━━━ Extracted data

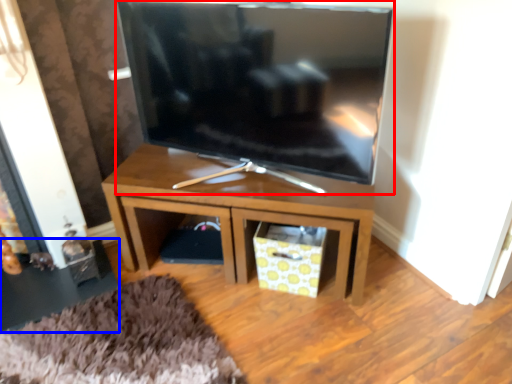
Question: Which of the following is the closest to the observer, television (highlighted by a red box) or side table (highlighted by a blue box)?

Choices:
 (A) television
 (B) side table

Answer: (A)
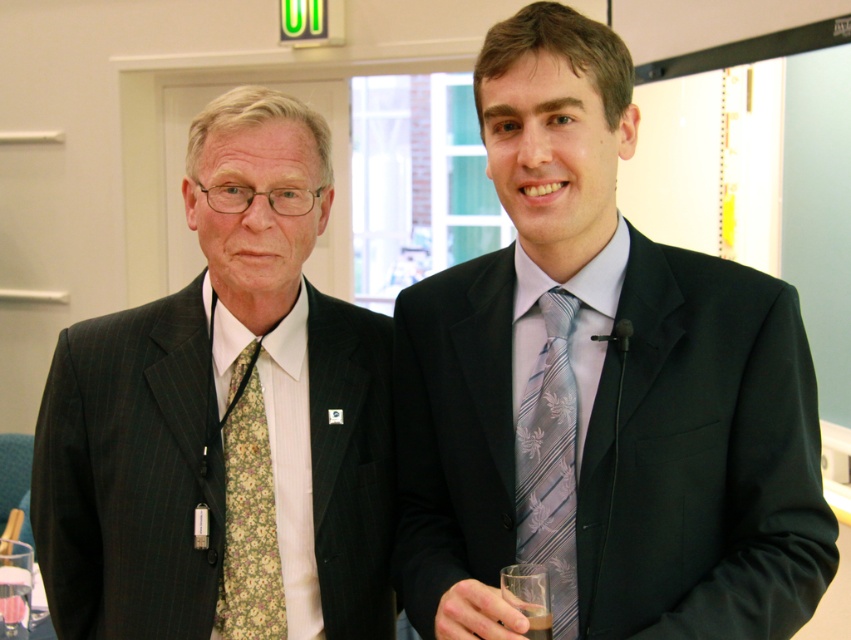
Question: Which of the following is the farthest from the observer?

Choices:
 (A) floral-patterned fabric tie at left
 (B) silk tie at center
 (C) translucent glass at lower right
 (D) silvery-gray floral tie at center-right

Answer: (A)

Question: Can you confirm if silvery-gray floral tie at center-right is positioned above floral-patterned fabric tie at left?

Choices:
 (A) yes
 (B) no

Answer: (A)

Question: Which point is closer to the camera?

Choices:
 (A) floral-patterned fabric tie at left
 (B) translucent glass at lower right
 (C) silk tie at center

Answer: (C)

Question: Which point appears farthest from the camera in this image?

Choices:
 (A) (438, 353)
 (B) (557, 419)
 (C) (232, 536)

Answer: (C)

Question: Can you confirm if silk tie at center is positioned above pinstriped suit at left?

Choices:
 (A) no
 (B) yes

Answer: (B)

Question: Is pinstriped suit at left positioned in front of floral-patterned fabric tie at left?

Choices:
 (A) yes
 (B) no

Answer: (A)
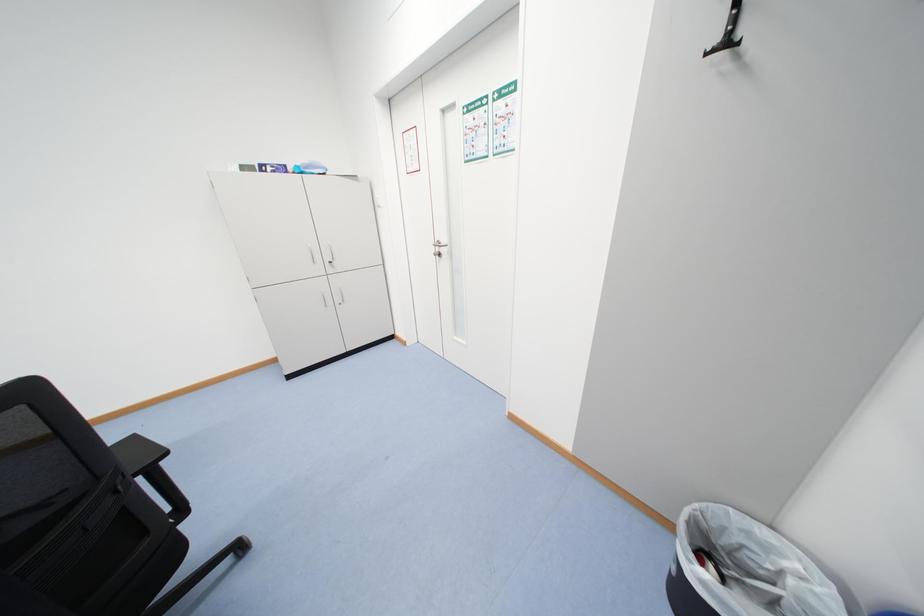
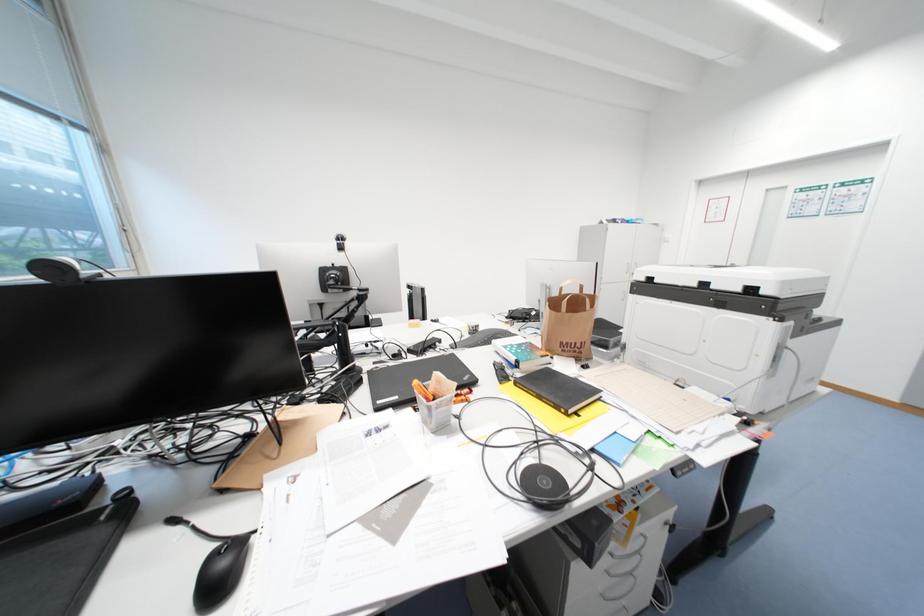
Which direction would the cameraman need to move to produce the second image?

The cameraman walked toward left, backward.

━━━━━━

### What is asked
Convert every line of the material above into a JSON list of strings, one string per line, skipping blank lines and omitting the picture markers.

### The response
[
  "Question: Which of the following is the closest to the observer, television (highlighted by a red box) or side table (highlighted by a blue box)?",
  "Choices:",
  " (A) television",
  " (B) side table",
  "Answer: (A)",
  "Question: Which of the following is the farthest from the observer?",
  "Choices:",
  " (A) floral-patterned fabric tie at left",
  " (B) silk tie at center",
  " (C) translucent glass at lower right",
  " (D) silvery-gray floral tie at center-right",
  "Answer: (A)",
  "Question: Can you confirm if silvery-gray floral tie at center-right is positioned above floral-patterned fabric tie at left?",
  "Choices:",
  " (A) yes",
  " (B) no",
  "Answer: (A)",
  "Question: Which point is closer to the camera?",
  "Choices:",
  " (A) floral-patterned fabric tie at left",
  " (B) translucent glass at lower right",
  " (C) silk tie at center",
  "Answer: (C)",
  "Question: Which point appears farthest from the camera in this image?",
  "Choices:",
  " (A) (438, 353)",
  " (B) (557, 419)",
  " (C) (232, 536)",
  "Answer: (C)",
  "Question: Can you confirm if silk tie at center is positioned above pinstriped suit at left?",
  "Choices:",
  " (A) no",
  " (B) yes",
  "Answer: (B)",
  "Question: Is pinstriped suit at left positioned in front of floral-patterned fabric tie at left?",
  "Choices:",
  " (A) yes",
  " (B) no",
  "Answer: (A)",
  "Which direction would the cameraman need to move to produce the second image?",
  "The cameraman walked toward left, backward."
]